How to complete this task »
Copy out the line that contains "MATRIX2: MAX7221 -> MAX7219" and the lines after it through the final one in the entries below, exactly, with no other lines.

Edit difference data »

+ + + +

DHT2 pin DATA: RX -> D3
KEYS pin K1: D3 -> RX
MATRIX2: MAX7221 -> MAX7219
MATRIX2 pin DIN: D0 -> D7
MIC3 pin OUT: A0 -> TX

+ + + +

Solution for this exercise »
MATRIX2: MAX7221 -> MAX7219
MATRIX2 pin DIN: D0 -> D7
MIC3 pin OUT: A0 -> TX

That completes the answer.